(MATERIAL FOR THIS EXERCISE):
• • • •
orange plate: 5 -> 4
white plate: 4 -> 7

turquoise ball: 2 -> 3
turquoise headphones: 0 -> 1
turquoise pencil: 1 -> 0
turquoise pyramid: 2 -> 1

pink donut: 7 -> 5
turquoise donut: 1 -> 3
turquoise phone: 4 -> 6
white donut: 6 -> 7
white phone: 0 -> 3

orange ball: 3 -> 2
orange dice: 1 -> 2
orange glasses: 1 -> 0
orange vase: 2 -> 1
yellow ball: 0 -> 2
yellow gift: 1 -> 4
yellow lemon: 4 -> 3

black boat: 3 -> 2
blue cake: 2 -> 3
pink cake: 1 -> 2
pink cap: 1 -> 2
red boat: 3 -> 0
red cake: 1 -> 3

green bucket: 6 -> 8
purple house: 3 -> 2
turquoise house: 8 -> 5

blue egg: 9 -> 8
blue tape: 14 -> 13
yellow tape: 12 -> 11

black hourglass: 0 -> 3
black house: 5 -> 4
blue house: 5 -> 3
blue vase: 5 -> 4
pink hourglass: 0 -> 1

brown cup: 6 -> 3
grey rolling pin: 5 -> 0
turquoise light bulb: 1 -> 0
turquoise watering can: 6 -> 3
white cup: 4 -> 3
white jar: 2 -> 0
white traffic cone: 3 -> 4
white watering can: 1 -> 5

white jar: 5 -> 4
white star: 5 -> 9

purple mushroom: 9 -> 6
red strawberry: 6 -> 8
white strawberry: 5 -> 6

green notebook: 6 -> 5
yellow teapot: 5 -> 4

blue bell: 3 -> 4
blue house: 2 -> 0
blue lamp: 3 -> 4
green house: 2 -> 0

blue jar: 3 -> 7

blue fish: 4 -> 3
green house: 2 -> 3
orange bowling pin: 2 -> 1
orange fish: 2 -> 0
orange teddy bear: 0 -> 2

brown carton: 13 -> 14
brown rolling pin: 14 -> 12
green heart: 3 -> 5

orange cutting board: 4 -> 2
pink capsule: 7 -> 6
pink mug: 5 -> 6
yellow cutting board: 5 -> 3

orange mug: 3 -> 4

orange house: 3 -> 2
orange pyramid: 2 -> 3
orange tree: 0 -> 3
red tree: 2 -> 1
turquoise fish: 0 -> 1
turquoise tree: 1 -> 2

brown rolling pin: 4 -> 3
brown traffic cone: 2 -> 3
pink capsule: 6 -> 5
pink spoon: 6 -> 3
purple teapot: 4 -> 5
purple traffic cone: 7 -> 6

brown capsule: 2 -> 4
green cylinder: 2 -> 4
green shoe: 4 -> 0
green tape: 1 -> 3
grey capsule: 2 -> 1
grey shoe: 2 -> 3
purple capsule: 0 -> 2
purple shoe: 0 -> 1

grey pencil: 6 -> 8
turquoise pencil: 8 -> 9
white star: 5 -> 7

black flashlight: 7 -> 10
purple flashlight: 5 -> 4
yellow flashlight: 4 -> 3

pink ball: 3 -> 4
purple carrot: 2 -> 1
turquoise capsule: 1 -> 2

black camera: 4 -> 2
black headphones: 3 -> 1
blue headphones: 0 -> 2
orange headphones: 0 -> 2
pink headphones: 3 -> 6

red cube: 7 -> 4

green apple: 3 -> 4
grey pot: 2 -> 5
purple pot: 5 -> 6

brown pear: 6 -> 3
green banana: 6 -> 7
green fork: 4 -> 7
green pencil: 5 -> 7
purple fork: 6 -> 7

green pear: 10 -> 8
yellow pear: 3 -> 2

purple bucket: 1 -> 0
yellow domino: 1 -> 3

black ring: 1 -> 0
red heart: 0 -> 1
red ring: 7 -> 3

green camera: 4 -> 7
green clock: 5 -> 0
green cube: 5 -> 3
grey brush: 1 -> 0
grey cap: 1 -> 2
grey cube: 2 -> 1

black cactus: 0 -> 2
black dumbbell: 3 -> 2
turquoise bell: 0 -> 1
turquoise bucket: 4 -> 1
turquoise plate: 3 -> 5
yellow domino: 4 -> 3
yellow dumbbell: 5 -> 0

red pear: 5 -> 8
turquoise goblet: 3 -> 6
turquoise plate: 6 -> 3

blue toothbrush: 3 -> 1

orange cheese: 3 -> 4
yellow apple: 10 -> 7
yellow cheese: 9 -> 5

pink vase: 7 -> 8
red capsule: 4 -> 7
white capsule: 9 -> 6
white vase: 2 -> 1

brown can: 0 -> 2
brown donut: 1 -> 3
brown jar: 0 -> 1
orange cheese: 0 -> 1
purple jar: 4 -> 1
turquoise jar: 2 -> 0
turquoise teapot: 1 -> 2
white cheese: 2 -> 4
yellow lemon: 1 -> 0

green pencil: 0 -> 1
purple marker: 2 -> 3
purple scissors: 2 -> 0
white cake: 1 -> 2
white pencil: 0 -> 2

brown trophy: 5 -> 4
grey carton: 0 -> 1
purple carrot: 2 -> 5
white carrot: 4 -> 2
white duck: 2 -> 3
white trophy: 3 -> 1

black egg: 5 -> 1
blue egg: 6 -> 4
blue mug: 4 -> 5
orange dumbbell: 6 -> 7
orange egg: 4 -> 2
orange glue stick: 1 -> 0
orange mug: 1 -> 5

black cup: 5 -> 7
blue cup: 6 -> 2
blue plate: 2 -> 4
• • • •
(PROBLEM DESCRIPTION):
Begin with the line that has "blue egg: 9 -> 8" in the listing above and end after the line that has "orange cutting board: 4 -> 2"; output those lines exactly.

(TASK ANSWER):
blue egg: 9 -> 8
blue tape: 14 -> 13
yellow tape: 12 -> 11

black hourglass: 0 -> 3
black house: 5 -> 4
blue house: 5 -> 3
blue vase: 5 -> 4
pink hourglass: 0 -> 1

brown cup: 6 -> 3
grey rolling pin: 5 -> 0
turquoise light bulb: 1 -> 0
turquoise watering can: 6 -> 3
white cup: 4 -> 3
white jar: 2 -> 0
white traffic cone: 3 -> 4
white watering can: 1 -> 5

white jar: 5 -> 4
white star: 5 -> 9

purple mushroom: 9 -> 6
red strawberry: 6 -> 8
white strawberry: 5 -> 6

green notebook: 6 -> 5
yellow teapot: 5 -> 4

blue bell: 3 -> 4
blue house: 2 -> 0
blue lamp: 3 -> 4
green house: 2 -> 0

blue jar: 3 -> 7

blue fish: 4 -> 3
green house: 2 -> 3
orange bowling pin: 2 -> 1
orange fish: 2 -> 0
orange teddy bear: 0 -> 2

brown carton: 13 -> 14
brown rolling pin: 14 -> 12
green heart: 3 -> 5

orange cutting board: 4 -> 2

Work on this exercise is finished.